DATA SUPPLIED -

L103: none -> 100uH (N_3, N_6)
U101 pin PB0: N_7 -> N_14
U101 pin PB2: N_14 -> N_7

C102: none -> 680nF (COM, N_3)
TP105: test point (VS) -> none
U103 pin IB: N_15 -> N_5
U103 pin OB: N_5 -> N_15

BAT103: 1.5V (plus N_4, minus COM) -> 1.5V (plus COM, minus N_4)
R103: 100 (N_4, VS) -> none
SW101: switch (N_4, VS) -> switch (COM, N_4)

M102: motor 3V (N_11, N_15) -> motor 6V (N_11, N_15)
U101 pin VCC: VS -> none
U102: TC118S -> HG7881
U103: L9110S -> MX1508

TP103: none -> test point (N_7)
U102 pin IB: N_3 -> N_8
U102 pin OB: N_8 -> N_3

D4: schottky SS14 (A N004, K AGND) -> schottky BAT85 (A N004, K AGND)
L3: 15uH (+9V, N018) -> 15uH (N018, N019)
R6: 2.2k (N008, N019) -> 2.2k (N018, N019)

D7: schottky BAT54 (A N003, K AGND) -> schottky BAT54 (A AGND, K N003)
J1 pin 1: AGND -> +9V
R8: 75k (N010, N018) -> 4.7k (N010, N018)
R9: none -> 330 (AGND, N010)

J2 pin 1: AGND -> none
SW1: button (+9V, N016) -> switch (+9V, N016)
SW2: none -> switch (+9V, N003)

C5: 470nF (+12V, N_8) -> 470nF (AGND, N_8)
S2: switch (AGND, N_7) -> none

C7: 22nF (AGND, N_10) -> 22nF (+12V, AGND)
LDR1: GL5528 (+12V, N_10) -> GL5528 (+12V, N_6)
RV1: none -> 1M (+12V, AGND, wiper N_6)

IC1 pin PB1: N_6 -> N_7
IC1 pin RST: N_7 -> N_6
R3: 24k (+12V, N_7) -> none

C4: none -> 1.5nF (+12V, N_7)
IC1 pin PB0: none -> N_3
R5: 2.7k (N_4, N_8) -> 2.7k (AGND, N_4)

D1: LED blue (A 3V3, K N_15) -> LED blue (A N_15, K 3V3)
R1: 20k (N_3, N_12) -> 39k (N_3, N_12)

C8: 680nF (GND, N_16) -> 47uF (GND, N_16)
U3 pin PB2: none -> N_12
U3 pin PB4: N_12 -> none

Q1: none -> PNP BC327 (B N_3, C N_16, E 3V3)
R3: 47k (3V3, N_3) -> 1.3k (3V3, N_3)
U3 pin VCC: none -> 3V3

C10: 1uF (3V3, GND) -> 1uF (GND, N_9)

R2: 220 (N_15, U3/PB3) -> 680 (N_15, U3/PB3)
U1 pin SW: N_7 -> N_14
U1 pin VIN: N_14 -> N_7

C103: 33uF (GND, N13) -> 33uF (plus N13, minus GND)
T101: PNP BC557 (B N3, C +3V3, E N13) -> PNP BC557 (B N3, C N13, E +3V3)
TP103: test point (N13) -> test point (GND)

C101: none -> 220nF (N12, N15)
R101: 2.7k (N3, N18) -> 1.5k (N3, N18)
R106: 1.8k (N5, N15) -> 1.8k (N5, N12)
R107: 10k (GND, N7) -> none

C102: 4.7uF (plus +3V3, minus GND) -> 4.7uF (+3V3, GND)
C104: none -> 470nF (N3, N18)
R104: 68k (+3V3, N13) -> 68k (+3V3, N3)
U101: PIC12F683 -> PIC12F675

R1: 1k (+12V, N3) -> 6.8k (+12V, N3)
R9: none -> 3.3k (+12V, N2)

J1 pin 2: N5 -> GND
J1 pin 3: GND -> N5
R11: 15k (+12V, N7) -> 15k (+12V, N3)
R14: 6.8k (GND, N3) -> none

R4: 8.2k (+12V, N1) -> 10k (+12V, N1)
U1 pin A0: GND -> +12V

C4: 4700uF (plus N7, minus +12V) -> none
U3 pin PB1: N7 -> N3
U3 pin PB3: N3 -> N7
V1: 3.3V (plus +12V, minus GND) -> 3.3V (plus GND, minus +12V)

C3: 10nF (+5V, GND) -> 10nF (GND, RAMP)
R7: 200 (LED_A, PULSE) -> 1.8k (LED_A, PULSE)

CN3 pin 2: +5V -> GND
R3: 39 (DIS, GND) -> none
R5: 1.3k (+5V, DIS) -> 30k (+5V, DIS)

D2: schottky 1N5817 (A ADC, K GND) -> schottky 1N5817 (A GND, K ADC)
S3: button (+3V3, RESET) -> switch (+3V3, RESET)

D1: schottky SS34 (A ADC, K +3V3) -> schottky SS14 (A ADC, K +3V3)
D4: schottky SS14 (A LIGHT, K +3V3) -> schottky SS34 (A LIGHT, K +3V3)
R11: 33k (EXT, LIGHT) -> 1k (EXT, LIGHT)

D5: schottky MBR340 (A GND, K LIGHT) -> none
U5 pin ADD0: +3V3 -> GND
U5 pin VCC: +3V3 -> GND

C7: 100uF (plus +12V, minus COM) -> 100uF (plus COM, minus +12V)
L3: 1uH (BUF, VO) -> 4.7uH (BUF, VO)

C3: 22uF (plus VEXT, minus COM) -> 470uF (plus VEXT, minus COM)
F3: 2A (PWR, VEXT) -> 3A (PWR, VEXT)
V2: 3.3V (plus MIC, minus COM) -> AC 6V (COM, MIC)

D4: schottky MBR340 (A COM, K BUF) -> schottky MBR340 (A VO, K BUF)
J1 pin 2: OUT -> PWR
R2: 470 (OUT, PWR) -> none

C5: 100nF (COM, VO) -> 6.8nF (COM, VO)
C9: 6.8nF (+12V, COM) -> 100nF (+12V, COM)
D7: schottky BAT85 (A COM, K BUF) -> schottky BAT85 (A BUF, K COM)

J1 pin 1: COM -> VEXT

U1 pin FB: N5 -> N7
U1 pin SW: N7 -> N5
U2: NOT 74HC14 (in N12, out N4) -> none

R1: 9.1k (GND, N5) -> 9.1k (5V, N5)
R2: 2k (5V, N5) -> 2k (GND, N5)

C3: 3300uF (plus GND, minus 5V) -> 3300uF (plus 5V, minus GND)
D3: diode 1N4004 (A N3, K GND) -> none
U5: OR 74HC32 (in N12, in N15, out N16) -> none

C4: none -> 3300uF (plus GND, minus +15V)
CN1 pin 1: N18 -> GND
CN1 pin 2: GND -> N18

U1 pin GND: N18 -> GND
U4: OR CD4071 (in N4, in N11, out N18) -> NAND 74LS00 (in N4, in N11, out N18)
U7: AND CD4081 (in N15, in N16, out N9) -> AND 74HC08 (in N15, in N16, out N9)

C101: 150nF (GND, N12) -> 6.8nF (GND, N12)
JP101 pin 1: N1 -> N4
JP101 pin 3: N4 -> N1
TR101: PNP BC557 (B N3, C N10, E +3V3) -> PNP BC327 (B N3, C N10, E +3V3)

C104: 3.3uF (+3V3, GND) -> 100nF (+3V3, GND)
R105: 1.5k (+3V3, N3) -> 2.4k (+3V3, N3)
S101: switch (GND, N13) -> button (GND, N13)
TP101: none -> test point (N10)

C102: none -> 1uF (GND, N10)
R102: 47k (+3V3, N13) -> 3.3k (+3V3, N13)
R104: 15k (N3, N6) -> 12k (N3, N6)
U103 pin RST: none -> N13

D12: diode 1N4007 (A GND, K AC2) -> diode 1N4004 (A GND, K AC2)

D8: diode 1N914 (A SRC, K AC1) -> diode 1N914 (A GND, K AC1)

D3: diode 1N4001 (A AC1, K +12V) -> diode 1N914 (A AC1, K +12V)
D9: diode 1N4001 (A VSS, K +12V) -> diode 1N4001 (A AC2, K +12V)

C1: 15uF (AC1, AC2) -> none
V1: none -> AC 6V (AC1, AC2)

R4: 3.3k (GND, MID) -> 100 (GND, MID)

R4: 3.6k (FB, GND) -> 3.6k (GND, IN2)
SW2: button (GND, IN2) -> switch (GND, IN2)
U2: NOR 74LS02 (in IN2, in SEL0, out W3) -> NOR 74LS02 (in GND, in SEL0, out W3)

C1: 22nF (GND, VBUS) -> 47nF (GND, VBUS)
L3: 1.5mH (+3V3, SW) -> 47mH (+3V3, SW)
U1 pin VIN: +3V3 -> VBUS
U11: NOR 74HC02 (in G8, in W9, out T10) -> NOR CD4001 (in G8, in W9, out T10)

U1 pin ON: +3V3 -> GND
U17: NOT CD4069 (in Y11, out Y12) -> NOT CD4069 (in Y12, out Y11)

THE TASK - Copy the entries word for word. Start at the first line and end with the line containing "R103: 100 (N_4, VS) -> none".

OUTPUT OF THE EXERCISE -
L103: none -> 100uH (N_3, N_6)
U101 pin PB0: N_7 -> N_14
U101 pin PB2: N_14 -> N_7

C102: none -> 680nF (COM, N_3)
TP105: test point (VS) -> none
U103 pin IB: N_15 -> N_5
U103 pin OB: N_5 -> N_15

BAT103: 1.5V (plus N_4, minus COM) -> 1.5V (plus COM, minus N_4)
R103: 100 (N_4, VS) -> none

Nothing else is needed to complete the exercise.